EXERCISE DETAILS: Look below for the line containing "orange cross: moved 8 px left, 9 px up"; from there, print each line exactly up to and including the line containing "cyan circle: moved 41 px left", and stop.

=-=-=-=-=

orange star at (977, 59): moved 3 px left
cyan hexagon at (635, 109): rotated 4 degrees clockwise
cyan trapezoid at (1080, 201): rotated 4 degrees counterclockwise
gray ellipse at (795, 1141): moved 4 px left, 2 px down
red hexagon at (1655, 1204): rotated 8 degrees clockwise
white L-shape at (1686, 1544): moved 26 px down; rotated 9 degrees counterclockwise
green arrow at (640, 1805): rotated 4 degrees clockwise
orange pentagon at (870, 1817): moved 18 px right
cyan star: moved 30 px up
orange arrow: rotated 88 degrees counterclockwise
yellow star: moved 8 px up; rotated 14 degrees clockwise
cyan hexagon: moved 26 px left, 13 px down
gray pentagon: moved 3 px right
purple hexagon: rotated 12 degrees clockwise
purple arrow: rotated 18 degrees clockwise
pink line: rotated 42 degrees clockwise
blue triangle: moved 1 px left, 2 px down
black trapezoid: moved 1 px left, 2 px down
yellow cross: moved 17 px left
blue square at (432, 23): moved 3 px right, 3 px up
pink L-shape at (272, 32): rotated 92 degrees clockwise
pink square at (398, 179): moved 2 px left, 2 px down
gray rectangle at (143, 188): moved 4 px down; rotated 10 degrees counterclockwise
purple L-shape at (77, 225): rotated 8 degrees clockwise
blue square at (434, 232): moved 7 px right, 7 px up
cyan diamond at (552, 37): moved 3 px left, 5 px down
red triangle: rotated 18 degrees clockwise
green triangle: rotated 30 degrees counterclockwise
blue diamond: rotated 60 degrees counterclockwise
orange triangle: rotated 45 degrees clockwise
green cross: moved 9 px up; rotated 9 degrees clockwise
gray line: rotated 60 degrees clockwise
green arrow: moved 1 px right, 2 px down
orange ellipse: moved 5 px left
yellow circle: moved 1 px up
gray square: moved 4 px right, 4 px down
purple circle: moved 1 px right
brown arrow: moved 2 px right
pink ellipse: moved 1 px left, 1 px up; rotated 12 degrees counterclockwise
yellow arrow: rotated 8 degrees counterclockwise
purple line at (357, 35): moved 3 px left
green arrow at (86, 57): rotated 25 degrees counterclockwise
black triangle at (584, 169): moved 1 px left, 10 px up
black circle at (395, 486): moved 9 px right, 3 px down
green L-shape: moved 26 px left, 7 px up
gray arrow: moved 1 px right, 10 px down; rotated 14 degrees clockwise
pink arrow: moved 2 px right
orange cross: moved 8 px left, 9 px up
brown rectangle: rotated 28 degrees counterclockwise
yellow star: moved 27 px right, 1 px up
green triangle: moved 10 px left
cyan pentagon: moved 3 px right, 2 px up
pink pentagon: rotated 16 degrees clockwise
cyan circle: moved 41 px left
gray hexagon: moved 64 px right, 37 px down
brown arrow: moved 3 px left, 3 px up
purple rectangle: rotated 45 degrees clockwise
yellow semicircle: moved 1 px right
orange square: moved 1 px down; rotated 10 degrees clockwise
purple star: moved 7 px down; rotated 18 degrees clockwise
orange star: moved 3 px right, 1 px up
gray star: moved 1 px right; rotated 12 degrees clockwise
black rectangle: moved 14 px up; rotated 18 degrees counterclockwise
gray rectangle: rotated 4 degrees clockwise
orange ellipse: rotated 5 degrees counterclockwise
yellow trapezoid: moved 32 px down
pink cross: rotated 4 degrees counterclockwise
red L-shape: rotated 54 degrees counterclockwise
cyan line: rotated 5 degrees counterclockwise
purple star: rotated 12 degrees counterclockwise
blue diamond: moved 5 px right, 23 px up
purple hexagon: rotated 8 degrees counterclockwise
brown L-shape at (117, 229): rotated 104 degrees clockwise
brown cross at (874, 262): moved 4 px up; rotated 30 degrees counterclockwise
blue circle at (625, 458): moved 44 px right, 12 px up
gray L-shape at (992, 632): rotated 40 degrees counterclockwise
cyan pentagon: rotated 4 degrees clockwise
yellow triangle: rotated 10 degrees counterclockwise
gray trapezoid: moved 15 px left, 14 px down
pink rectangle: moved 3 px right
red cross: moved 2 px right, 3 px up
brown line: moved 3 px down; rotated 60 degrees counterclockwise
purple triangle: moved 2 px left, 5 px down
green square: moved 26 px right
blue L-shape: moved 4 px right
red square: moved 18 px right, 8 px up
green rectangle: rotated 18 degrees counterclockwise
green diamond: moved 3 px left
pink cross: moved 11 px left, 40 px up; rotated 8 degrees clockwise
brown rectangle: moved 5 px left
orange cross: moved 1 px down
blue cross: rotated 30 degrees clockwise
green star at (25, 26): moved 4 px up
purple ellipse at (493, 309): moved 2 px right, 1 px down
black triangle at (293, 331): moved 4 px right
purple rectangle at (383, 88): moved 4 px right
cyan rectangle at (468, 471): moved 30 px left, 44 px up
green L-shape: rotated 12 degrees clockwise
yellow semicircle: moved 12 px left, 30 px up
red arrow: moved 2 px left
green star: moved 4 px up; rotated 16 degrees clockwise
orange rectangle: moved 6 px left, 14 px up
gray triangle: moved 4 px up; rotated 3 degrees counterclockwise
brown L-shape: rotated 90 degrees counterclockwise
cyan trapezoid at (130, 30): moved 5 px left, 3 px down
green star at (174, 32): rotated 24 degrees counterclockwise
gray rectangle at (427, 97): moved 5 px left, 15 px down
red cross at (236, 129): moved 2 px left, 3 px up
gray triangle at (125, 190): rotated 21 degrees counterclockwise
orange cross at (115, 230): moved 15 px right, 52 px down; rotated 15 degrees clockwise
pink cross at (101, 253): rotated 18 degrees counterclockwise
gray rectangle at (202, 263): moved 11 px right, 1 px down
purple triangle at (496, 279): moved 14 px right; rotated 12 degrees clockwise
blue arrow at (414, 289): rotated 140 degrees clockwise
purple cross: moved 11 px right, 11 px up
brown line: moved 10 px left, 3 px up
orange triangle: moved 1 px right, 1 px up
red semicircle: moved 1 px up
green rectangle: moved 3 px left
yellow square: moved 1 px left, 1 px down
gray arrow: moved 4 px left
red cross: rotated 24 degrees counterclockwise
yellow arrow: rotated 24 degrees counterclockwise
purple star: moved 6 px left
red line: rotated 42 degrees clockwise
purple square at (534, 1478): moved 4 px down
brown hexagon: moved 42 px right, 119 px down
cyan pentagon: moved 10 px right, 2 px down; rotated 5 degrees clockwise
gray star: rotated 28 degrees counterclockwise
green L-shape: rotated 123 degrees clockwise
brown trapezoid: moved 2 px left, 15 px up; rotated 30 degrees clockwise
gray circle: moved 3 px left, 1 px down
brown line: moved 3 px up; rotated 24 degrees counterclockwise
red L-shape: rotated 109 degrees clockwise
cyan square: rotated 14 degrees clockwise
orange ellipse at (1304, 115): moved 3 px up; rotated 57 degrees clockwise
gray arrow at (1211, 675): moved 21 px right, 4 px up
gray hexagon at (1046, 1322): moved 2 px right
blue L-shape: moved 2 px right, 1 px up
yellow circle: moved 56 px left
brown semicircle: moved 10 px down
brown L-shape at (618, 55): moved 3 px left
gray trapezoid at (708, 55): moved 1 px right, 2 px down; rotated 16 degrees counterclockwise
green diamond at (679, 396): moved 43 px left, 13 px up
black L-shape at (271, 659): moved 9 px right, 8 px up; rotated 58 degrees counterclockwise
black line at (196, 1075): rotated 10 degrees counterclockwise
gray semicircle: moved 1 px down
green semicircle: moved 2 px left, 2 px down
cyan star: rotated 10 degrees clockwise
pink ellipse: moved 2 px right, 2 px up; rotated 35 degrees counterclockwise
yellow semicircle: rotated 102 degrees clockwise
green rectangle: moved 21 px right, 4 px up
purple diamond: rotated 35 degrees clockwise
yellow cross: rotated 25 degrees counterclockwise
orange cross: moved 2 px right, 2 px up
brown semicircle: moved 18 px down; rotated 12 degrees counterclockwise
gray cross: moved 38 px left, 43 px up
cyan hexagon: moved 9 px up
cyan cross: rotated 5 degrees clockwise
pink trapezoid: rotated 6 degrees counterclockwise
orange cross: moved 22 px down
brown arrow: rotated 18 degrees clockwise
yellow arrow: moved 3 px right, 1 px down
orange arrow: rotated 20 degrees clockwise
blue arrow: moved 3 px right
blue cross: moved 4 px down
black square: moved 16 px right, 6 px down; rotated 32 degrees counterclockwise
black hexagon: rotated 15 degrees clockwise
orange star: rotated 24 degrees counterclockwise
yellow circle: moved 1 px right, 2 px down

=-=-=-=-=

YOUR RESPONSE:
orange cross: moved 8 px left, 9 px up
brown rectangle: rotated 28 degrees counterclockwise
yellow star: moved 27 px right, 1 px up
green triangle: moved 10 px left
cyan pentagon: moved 3 px right, 2 px up
pink pentagon: rotated 16 degrees clockwise
cyan circle: moved 41 px left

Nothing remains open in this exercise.